Required task:
Reproduce the rows below verbatim, beginning with the first row and ending after the line that contains "red line: moved 3 px left, 1 px down". Omit the pictures from your answer.

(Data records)
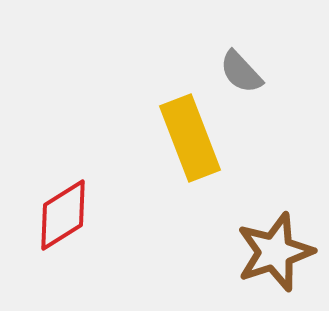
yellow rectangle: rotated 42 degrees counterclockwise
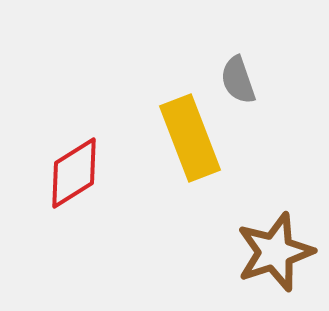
gray semicircle: moved 3 px left, 8 px down; rotated 24 degrees clockwise
red diamond: moved 11 px right, 42 px up
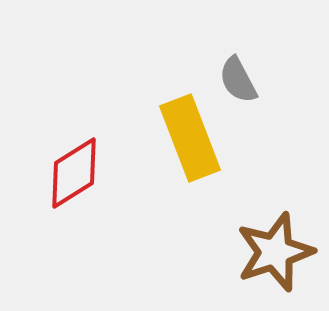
gray semicircle: rotated 9 degrees counterclockwise
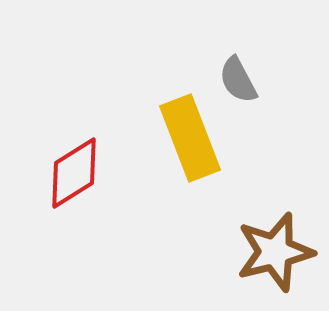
brown star: rotated 4 degrees clockwise
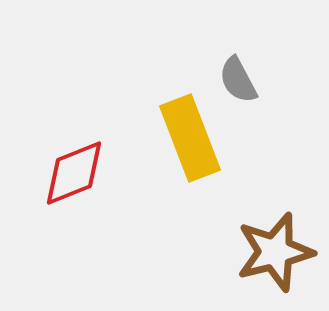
red diamond: rotated 10 degrees clockwise
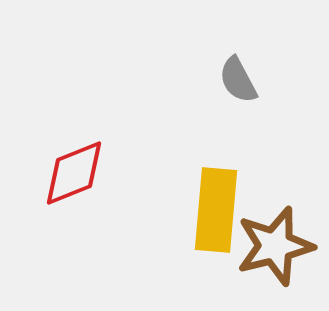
yellow rectangle: moved 26 px right, 72 px down; rotated 26 degrees clockwise
brown star: moved 6 px up
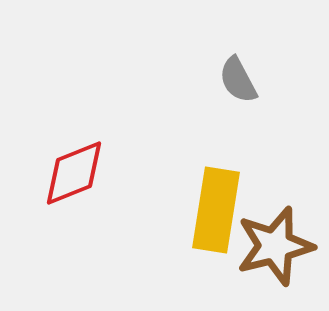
yellow rectangle: rotated 4 degrees clockwise
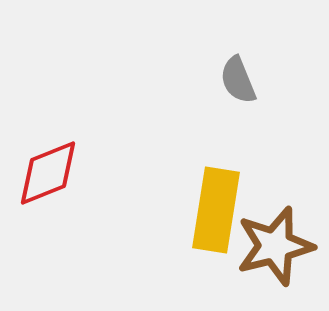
gray semicircle: rotated 6 degrees clockwise
red diamond: moved 26 px left
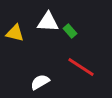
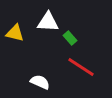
green rectangle: moved 7 px down
white semicircle: rotated 54 degrees clockwise
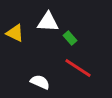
yellow triangle: rotated 12 degrees clockwise
red line: moved 3 px left, 1 px down
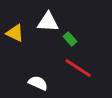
green rectangle: moved 1 px down
white semicircle: moved 2 px left, 1 px down
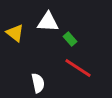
yellow triangle: rotated 12 degrees clockwise
white semicircle: rotated 54 degrees clockwise
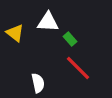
red line: rotated 12 degrees clockwise
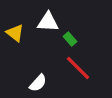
white semicircle: rotated 54 degrees clockwise
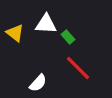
white triangle: moved 2 px left, 2 px down
green rectangle: moved 2 px left, 2 px up
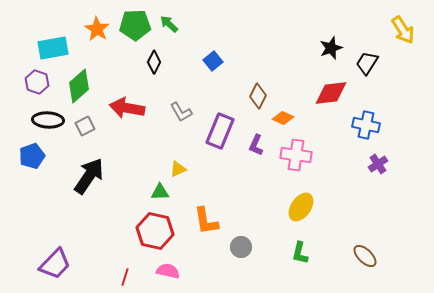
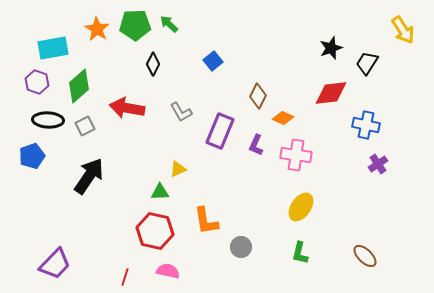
black diamond: moved 1 px left, 2 px down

Written solution:
yellow rectangle: rotated 42 degrees counterclockwise
gray semicircle: moved 3 px left, 8 px down; rotated 24 degrees clockwise
red diamond: moved 11 px right, 42 px up
gray semicircle: rotated 9 degrees counterclockwise
brown star: rotated 4 degrees clockwise
red diamond: rotated 10 degrees clockwise
yellow rectangle: moved 26 px right, 72 px down; rotated 26 degrees clockwise
brown star: moved 6 px up
yellow rectangle: rotated 4 degrees clockwise
gray semicircle: rotated 6 degrees clockwise
red diamond: moved 26 px left
green rectangle: moved 7 px down
white semicircle: rotated 54 degrees clockwise
yellow triangle: rotated 12 degrees clockwise
red line: moved 3 px left, 1 px down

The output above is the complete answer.